■ WORK INSTRUCTION ■
Print the data once more, exactly as given. Drop the pictures.
- - - - -
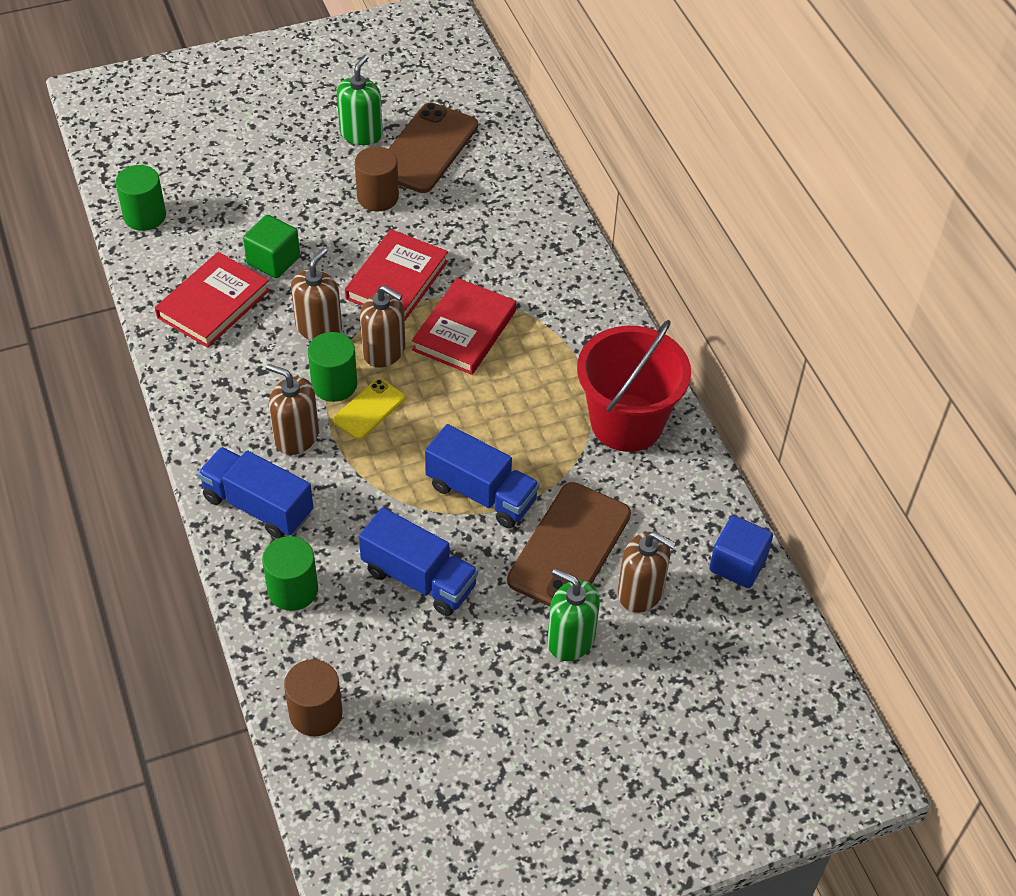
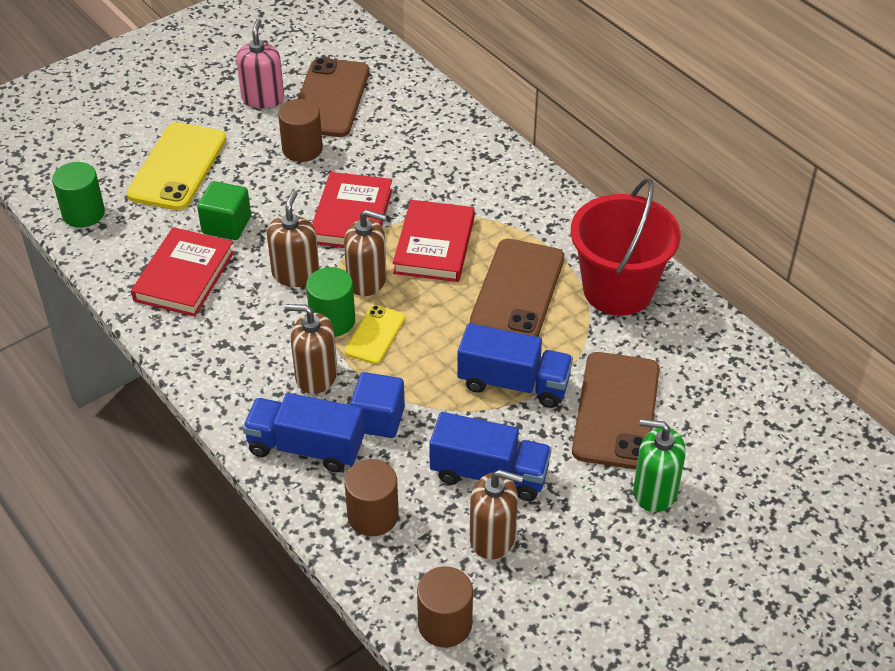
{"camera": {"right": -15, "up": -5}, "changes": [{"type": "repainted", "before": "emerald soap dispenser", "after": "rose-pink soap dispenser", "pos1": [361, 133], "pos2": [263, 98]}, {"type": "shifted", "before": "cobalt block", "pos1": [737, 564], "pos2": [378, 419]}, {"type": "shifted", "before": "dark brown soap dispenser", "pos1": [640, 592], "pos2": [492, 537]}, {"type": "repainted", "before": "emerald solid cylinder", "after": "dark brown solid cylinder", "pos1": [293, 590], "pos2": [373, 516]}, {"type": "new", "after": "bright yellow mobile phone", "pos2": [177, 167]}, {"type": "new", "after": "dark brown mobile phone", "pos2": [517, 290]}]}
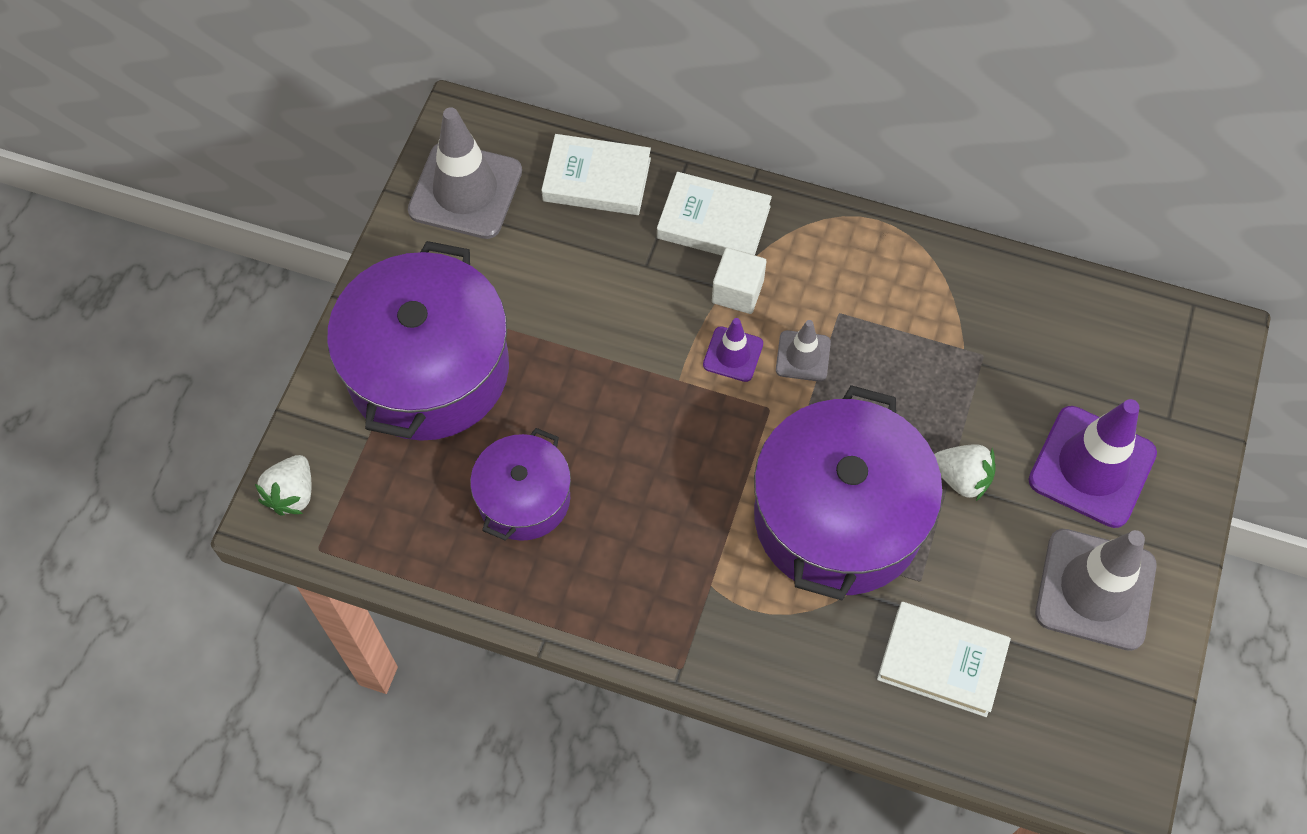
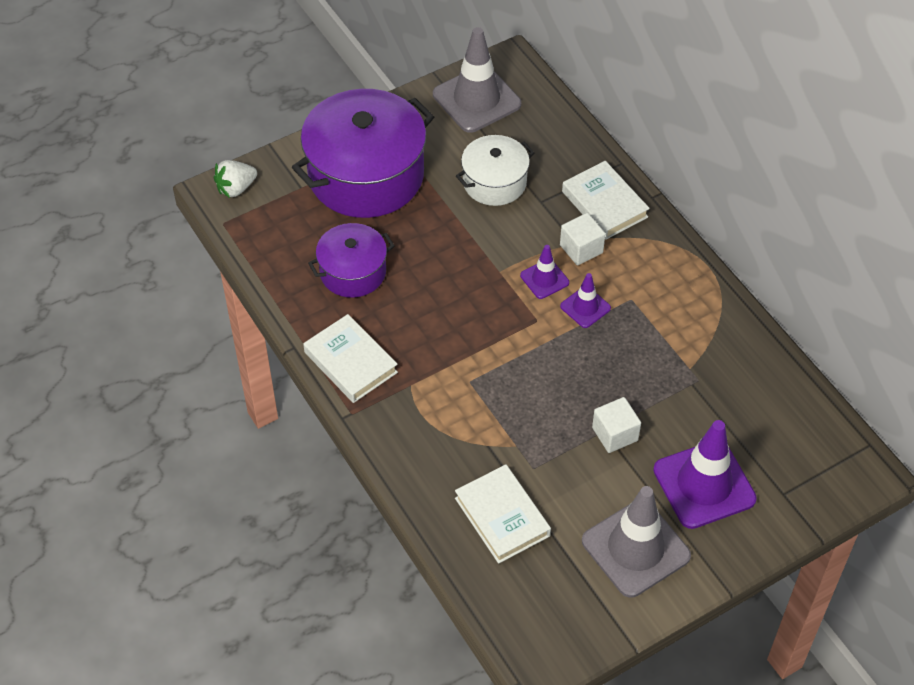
{"camera": {"right": 40, "up": -10}, "changes": [{"type": "shifted", "before": "snow-white hardback", "pos1": [597, 179], "pos2": [350, 362]}, {"type": "repainted", "before": "gray road cone", "after": "royal purple road cone", "pos1": [803, 356], "pos2": [585, 307]}, {"type": "gone", "before": "royal purple cooking pot", "pos1": [838, 517]}, {"type": "swapped", "before": "snow-white strawberry", "after": "snow-white block", "pos1": [961, 478], "pos2": [615, 434]}, {"type": "new", "after": "snow-white cooking pot", "pos2": [494, 182]}]}
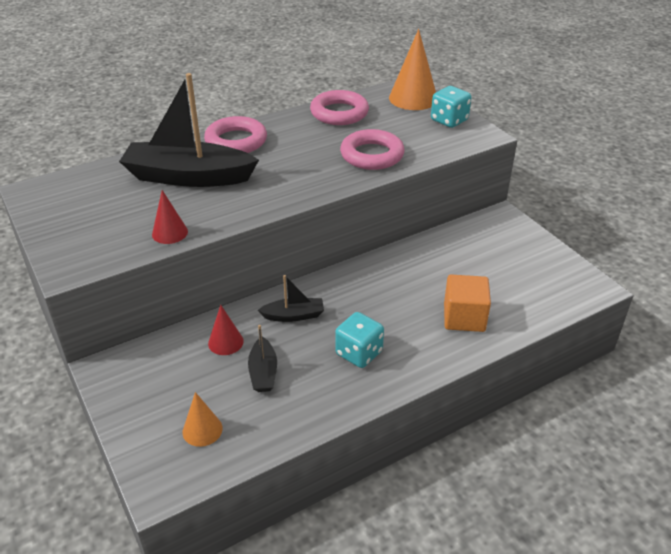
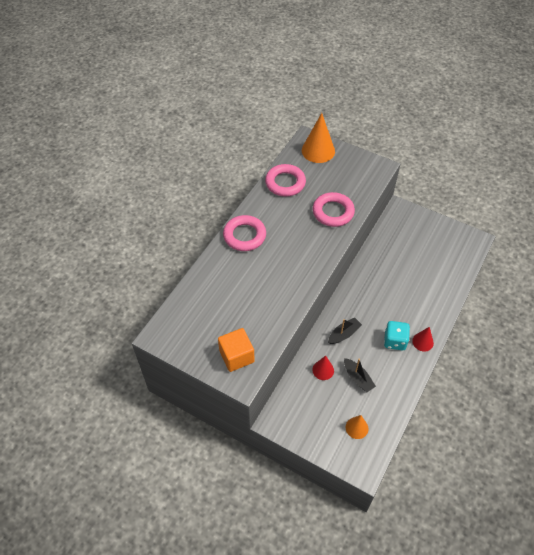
{"camera": {"right": -30, "up": 15}, "changes": [{"type": "gone", "before": "jet-black sailboat", "pos1": [189, 177]}, {"type": "gone", "before": "aqua dice", "pos1": [449, 120]}, {"type": "shifted", "before": "crimson cone", "pos1": [170, 233], "pos2": [423, 342]}, {"type": "shifted", "before": "bright orange block", "pos1": [464, 317], "pos2": [236, 356]}]}
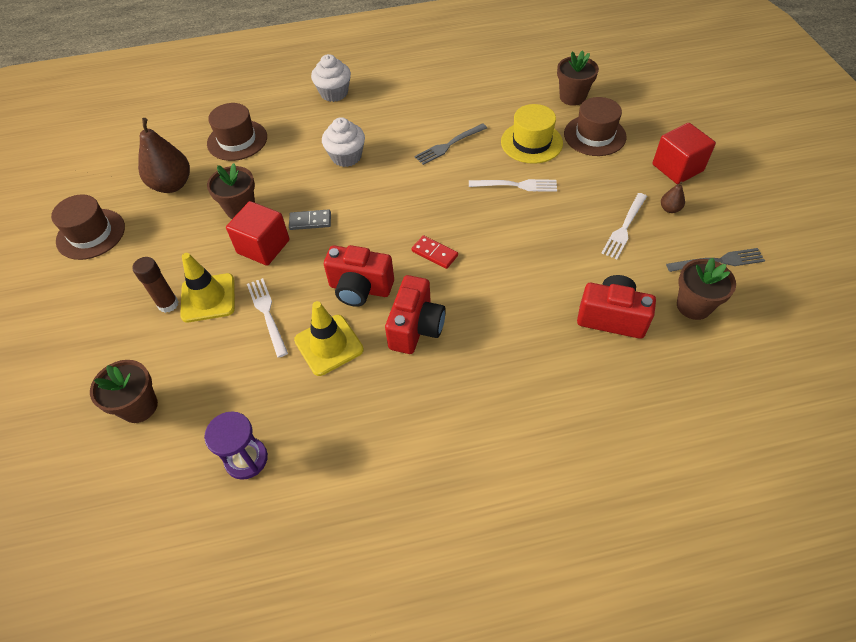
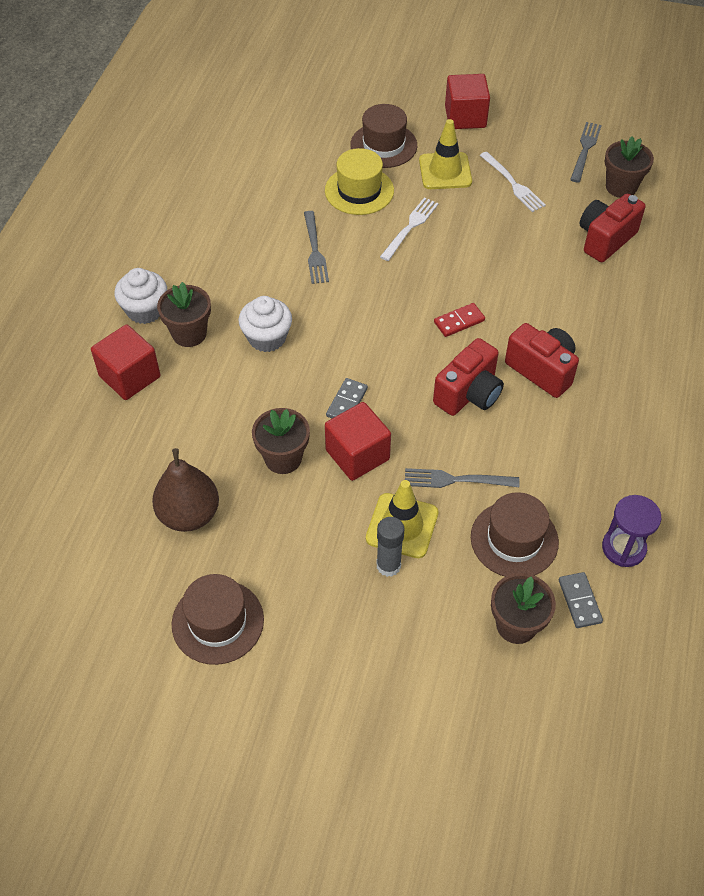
{"camera": {"right": -65, "up": 0}, "changes": [{"type": "shifted", "before": "dark brown plant pot", "pos1": [572, 97], "pos2": [189, 333]}, {"type": "shifted", "before": "dark brown hat", "pos1": [237, 140], "pos2": [514, 539]}, {"type": "gone", "before": "dark brown pear fruit", "pos1": [670, 209]}, {"type": "repainted", "before": "dark brown glue", "after": "gray glue", "pos1": [168, 304], "pos2": [388, 565]}, {"type": "repainted", "before": "snow-white dinner fork", "after": "gray dinner fork", "pos1": [267, 313], "pos2": [455, 480]}, {"type": "shifted", "before": "bright yellow road cone", "pos1": [329, 345], "pos2": [445, 171]}, {"type": "new", "after": "crimson block", "pos2": [130, 376]}, {"type": "new", "after": "gray domino", "pos2": [579, 601]}]}
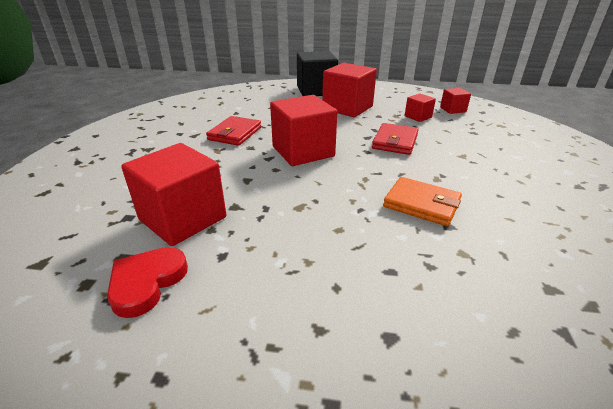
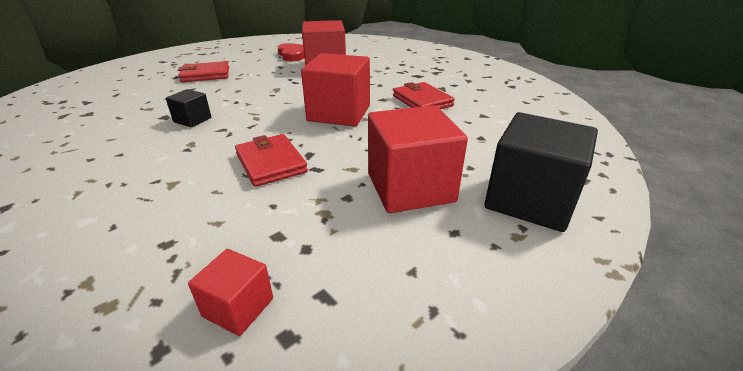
{"camera": {"right": 130, "up": 0}, "changes": [{"type": "gone", "before": "crimson block", "pos1": [418, 117]}, {"type": "swapped", "before": "bright orange card wallet", "after": "jet-black block", "pos1": [421, 204], "pos2": [192, 120]}, {"type": "new", "after": "crimson card wallet", "pos2": [205, 75]}]}
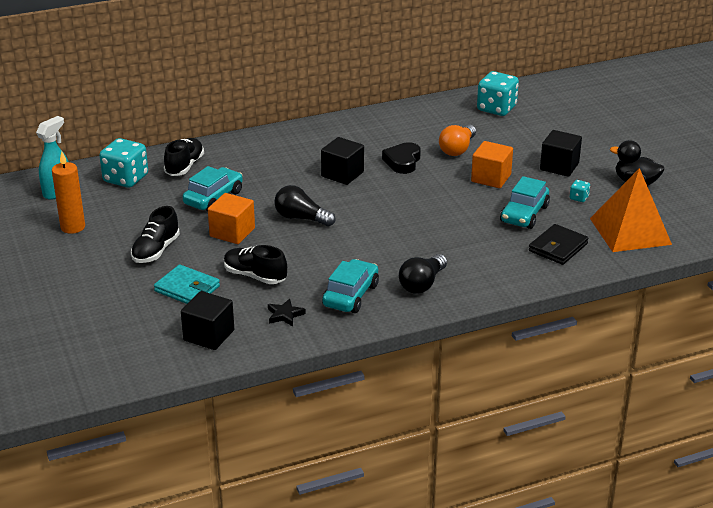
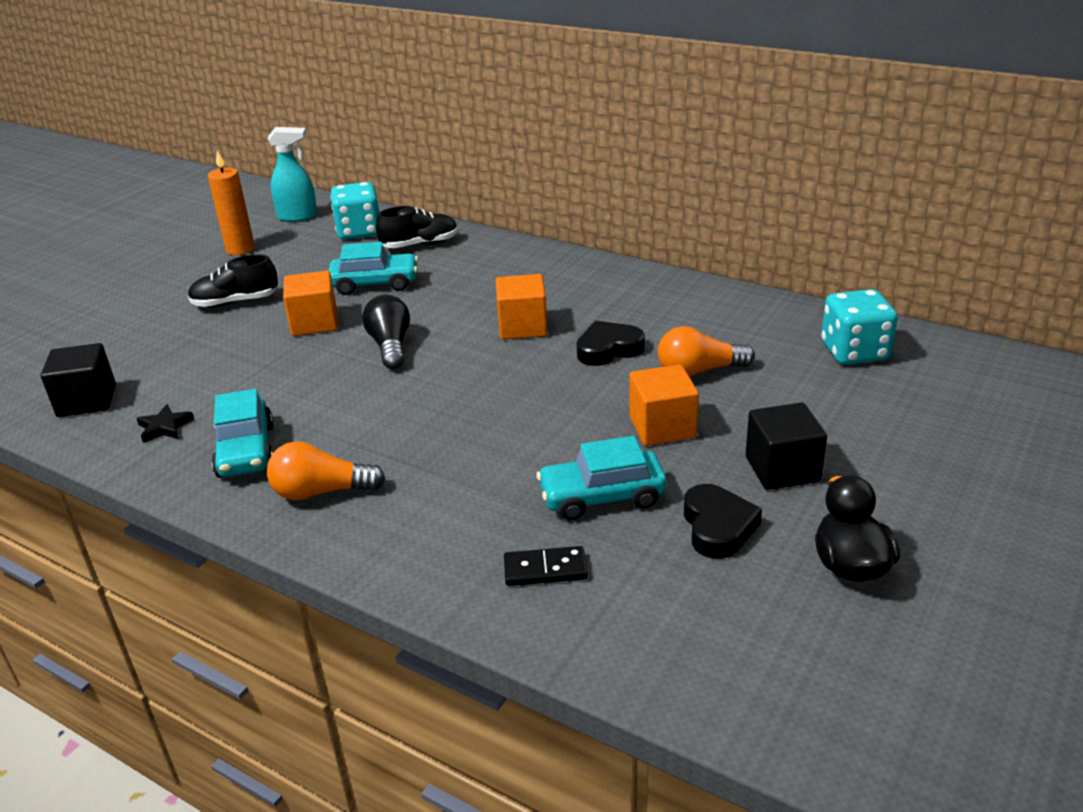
{"camera": {"right": 55, "up": 0}, "changes": [{"type": "repainted", "before": "jet-black block", "after": "bright orange block", "pos1": [342, 174], "pos2": [522, 327]}, {"type": "gone", "before": "bright orange pyramid", "pos1": [630, 231]}, {"type": "swapped", "before": "aqua dice", "after": "jet-black heart", "pos1": [579, 198], "pos2": [717, 527]}, {"type": "swapped", "before": "jet-black card wallet", "after": "jet-black domino", "pos1": [558, 247], "pos2": [545, 569]}, {"type": "gone", "before": "jet-black shoe", "pos1": [255, 276]}, {"type": "repainted", "before": "jet-black bulb", "after": "bright orange bulb", "pos1": [422, 284], "pos2": [321, 492]}, {"type": "rotated", "before": "aqua automobile", "pos1": [351, 295], "pos2": [246, 451], "turn": 90}, {"type": "gone", "before": "aqua card wallet", "pos1": [187, 289]}]}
- - - - -
■ RESULT OF THE EXERCISE ■
{"camera": {"right": -15, "up": -5}, "changes": [{"type": "repainted", "before": "emerald soap dispenser", "after": "rose-pink soap dispenser", "pos1": [361, 133], "pos2": [263, 98]}, {"type": "shifted", "before": "cobalt block", "pos1": [737, 564], "pos2": [378, 419]}, {"type": "shifted", "before": "dark brown soap dispenser", "pos1": [640, 592], "pos2": [492, 537]}, {"type": "repainted", "before": "emerald solid cylinder", "after": "dark brown solid cylinder", "pos1": [293, 590], "pos2": [373, 516]}, {"type": "new", "after": "bright yellow mobile phone", "pos2": [177, 167]}, {"type": "new", "after": "dark brown mobile phone", "pos2": [517, 290]}]}
{"camera": {"right": 40, "up": -10}, "changes": [{"type": "shifted", "before": "snow-white hardback", "pos1": [597, 179], "pos2": [350, 362]}, {"type": "repainted", "before": "gray road cone", "after": "royal purple road cone", "pos1": [803, 356], "pos2": [585, 307]}, {"type": "gone", "before": "royal purple cooking pot", "pos1": [838, 517]}, {"type": "swapped", "before": "snow-white strawberry", "after": "snow-white block", "pos1": [961, 478], "pos2": [615, 434]}, {"type": "new", "after": "snow-white cooking pot", "pos2": [494, 182]}]}
{"camera": {"right": -30, "up": 15}, "changes": [{"type": "gone", "before": "jet-black sailboat", "pos1": [189, 177]}, {"type": "gone", "before": "aqua dice", "pos1": [449, 120]}, {"type": "shifted", "before": "crimson cone", "pos1": [170, 233], "pos2": [423, 342]}, {"type": "shifted", "before": "bright orange block", "pos1": [464, 317], "pos2": [236, 356]}]}
{"camera": {"right": -65, "up": 0}, "changes": [{"type": "shifted", "before": "dark brown plant pot", "pos1": [572, 97], "pos2": [189, 333]}, {"type": "shifted", "before": "dark brown hat", "pos1": [237, 140], "pos2": [514, 539]}, {"type": "gone", "before": "dark brown pear fruit", "pos1": [670, 209]}, {"type": "repainted", "before": "dark brown glue", "after": "gray glue", "pos1": [168, 304], "pos2": [388, 565]}, {"type": "repainted", "before": "snow-white dinner fork", "after": "gray dinner fork", "pos1": [267, 313], "pos2": [455, 480]}, {"type": "shifted", "before": "bright yellow road cone", "pos1": [329, 345], "pos2": [445, 171]}, {"type": "new", "after": "crimson block", "pos2": [130, 376]}, {"type": "new", "after": "gray domino", "pos2": [579, 601]}]}
{"camera": {"right": 130, "up": 0}, "changes": [{"type": "gone", "before": "crimson block", "pos1": [418, 117]}, {"type": "swapped", "before": "bright orange card wallet", "after": "jet-black block", "pos1": [421, 204], "pos2": [192, 120]}, {"type": "new", "after": "crimson card wallet", "pos2": [205, 75]}]}
{"camera": {"right": 55, "up": 0}, "changes": [{"type": "repainted", "before": "jet-black block", "after": "bright orange block", "pos1": [342, 174], "pos2": [522, 327]}, {"type": "gone", "before": "bright orange pyramid", "pos1": [630, 231]}, {"type": "swapped", "before": "aqua dice", "after": "jet-black heart", "pos1": [579, 198], "pos2": [717, 527]}, {"type": "swapped", "before": "jet-black card wallet", "after": "jet-black domino", "pos1": [558, 247], "pos2": [545, 569]}, {"type": "gone", "before": "jet-black shoe", "pos1": [255, 276]}, {"type": "repainted", "before": "jet-black bulb", "after": "bright orange bulb", "pos1": [422, 284], "pos2": [321, 492]}, {"type": "rotated", "before": "aqua automobile", "pos1": [351, 295], "pos2": [246, 451], "turn": 90}, {"type": "gone", "before": "aqua card wallet", "pos1": [187, 289]}]}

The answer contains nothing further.